» **Task material**
Content starts

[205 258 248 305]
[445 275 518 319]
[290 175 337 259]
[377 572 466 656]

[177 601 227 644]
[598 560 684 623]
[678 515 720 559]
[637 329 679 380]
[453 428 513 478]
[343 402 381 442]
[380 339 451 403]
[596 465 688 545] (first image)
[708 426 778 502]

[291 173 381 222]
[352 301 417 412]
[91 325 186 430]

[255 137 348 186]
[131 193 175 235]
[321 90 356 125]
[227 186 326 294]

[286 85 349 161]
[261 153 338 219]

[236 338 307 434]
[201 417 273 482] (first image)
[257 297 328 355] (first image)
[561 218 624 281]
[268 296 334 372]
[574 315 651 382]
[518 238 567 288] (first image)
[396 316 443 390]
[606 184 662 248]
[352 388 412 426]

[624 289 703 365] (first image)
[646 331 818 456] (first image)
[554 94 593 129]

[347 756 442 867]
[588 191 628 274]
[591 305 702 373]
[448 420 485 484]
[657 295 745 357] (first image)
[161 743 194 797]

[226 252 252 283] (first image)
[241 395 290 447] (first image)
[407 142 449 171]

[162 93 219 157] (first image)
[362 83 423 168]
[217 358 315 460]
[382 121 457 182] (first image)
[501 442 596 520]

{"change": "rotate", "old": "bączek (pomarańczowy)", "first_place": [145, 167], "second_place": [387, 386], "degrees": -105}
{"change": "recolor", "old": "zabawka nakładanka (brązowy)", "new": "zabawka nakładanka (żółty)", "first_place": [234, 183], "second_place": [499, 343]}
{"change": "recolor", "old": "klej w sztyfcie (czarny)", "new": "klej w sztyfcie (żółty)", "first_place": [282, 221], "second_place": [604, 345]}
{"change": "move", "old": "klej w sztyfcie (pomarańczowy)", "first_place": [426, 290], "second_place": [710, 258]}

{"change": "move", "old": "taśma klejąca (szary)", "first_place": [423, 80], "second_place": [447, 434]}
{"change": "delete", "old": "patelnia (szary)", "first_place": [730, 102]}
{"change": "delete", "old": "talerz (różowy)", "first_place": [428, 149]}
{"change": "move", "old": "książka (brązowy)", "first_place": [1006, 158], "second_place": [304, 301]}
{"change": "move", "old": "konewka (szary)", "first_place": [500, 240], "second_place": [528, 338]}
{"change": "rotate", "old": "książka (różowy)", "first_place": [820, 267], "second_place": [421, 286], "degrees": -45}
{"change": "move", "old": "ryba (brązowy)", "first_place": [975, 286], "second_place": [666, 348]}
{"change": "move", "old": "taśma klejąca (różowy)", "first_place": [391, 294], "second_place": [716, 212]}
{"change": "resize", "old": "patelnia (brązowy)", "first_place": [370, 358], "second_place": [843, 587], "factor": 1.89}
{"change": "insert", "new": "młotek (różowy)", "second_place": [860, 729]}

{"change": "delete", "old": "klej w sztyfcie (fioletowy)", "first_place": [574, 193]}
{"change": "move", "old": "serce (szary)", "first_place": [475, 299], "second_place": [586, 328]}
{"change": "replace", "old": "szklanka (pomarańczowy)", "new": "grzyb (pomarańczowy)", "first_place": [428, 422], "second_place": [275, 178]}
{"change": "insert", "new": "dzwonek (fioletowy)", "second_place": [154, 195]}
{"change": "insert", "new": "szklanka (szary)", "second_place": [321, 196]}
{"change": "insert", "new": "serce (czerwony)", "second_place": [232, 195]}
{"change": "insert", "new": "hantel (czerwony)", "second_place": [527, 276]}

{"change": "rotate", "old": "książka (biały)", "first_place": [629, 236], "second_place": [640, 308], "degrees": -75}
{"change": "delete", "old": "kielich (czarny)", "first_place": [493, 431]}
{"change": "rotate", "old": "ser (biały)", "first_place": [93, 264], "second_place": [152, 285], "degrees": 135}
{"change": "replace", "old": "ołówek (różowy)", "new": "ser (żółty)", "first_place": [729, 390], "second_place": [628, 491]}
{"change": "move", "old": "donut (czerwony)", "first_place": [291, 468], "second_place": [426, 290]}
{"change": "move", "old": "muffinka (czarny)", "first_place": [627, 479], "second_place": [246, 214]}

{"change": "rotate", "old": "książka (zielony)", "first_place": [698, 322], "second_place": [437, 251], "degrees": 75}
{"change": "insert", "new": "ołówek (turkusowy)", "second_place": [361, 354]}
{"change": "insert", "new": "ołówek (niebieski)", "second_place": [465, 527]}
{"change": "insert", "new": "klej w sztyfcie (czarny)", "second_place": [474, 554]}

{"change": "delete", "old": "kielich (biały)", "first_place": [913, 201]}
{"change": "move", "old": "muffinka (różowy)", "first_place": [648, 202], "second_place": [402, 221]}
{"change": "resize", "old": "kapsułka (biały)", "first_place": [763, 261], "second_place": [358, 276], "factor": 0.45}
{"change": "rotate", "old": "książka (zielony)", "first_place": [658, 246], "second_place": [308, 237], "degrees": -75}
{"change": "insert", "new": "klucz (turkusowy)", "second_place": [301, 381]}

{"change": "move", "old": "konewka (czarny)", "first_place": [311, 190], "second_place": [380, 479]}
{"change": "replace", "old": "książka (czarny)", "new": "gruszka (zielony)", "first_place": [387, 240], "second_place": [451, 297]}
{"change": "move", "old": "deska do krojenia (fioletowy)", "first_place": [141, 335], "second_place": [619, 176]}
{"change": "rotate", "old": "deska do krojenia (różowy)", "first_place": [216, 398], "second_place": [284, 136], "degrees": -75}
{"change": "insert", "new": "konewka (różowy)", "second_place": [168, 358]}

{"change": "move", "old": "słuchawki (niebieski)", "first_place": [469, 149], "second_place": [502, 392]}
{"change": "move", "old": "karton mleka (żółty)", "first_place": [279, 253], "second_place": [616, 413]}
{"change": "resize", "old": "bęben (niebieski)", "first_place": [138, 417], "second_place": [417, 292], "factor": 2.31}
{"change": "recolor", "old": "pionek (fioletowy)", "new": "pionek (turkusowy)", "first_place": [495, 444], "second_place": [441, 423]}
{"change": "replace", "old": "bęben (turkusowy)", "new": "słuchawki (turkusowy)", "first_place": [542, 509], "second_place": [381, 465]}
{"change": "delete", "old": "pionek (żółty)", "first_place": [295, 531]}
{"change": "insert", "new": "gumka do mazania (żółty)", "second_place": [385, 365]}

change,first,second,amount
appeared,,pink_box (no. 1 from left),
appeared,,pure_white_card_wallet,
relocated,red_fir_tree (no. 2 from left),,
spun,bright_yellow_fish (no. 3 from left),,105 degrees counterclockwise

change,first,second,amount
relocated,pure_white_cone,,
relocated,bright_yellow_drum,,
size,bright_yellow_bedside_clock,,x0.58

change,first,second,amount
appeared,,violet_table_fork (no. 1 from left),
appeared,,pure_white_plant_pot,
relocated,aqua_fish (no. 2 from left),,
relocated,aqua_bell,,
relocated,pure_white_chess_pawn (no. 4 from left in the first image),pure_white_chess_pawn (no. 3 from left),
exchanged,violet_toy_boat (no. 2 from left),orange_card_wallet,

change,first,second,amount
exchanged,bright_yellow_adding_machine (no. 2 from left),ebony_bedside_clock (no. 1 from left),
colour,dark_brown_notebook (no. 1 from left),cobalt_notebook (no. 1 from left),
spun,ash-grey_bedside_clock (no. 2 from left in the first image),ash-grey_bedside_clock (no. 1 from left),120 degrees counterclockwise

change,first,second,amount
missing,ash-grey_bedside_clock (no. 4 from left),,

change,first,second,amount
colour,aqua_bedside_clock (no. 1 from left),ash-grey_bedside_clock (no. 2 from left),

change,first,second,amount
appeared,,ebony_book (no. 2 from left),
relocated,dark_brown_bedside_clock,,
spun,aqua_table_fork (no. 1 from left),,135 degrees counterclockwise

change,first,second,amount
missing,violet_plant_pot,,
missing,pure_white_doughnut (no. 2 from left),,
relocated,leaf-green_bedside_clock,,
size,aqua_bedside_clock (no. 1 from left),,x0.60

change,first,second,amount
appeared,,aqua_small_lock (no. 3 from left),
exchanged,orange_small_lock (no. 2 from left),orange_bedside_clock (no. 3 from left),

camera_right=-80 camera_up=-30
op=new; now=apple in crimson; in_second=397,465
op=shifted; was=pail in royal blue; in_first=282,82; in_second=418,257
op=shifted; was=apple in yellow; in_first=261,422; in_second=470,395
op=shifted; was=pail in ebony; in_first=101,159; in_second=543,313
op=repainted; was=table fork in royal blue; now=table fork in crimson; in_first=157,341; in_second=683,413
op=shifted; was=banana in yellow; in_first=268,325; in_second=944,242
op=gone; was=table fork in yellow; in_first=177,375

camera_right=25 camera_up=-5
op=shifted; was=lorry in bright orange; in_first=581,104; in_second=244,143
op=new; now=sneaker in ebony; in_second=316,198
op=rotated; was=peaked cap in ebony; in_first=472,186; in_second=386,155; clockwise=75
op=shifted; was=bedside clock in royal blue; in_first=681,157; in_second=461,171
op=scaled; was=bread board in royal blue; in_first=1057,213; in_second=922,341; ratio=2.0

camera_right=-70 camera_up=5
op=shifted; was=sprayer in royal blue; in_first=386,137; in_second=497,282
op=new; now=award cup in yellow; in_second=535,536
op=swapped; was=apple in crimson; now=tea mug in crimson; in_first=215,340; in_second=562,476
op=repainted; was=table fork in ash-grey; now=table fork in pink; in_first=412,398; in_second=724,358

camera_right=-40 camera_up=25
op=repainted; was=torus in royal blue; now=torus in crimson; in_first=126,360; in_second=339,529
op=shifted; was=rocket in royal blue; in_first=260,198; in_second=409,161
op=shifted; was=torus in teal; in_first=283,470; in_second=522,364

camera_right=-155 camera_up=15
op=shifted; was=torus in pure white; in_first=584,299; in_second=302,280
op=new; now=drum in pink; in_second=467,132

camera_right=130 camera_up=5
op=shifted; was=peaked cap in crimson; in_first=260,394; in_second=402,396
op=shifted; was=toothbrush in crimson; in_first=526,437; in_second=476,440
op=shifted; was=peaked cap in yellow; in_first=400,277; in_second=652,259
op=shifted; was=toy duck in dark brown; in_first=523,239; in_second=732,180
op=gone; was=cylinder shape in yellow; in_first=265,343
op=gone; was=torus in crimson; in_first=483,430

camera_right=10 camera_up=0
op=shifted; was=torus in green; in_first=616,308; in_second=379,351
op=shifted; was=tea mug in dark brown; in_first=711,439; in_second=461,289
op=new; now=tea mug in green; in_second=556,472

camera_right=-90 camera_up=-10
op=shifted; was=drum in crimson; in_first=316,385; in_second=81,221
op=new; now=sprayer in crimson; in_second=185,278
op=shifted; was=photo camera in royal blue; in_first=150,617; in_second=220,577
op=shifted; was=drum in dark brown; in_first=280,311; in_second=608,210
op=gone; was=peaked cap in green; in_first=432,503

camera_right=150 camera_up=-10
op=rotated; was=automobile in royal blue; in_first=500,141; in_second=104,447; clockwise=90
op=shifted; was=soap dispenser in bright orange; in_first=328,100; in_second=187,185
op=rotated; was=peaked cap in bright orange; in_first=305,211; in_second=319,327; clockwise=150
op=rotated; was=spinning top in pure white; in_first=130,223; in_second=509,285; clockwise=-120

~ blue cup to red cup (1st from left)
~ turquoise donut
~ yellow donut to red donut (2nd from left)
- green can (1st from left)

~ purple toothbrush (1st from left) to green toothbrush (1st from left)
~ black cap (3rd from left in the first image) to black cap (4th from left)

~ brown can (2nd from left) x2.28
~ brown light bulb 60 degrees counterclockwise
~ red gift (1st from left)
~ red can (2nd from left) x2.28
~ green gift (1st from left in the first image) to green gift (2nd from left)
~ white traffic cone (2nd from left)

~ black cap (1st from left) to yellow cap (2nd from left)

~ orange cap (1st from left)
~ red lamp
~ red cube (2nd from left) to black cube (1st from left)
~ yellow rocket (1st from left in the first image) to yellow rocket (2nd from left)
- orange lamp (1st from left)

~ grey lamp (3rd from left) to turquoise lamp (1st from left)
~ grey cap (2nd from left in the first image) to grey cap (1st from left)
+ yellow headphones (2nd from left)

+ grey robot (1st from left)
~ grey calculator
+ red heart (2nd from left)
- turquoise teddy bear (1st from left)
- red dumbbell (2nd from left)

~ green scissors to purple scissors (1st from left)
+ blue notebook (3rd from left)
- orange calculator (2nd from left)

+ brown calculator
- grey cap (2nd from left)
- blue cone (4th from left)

Content ends

» **Your assignment**
The required answer is the exact run of lines above starting at the line with "op=shifted; was=pail in ebony;" and ending at the line with "op=shifted; was=banana in", with both ends present.

» **Written answer**
op=shifted; was=pail in ebony; in_first=101,159; in_second=543,313
op=repainted; was=table fork in royal blue; now=table fork in crimson; in_first=157,341; in_second=683,413
op=shifted; was=banana in yellow; in_first=268,325; in_second=944,242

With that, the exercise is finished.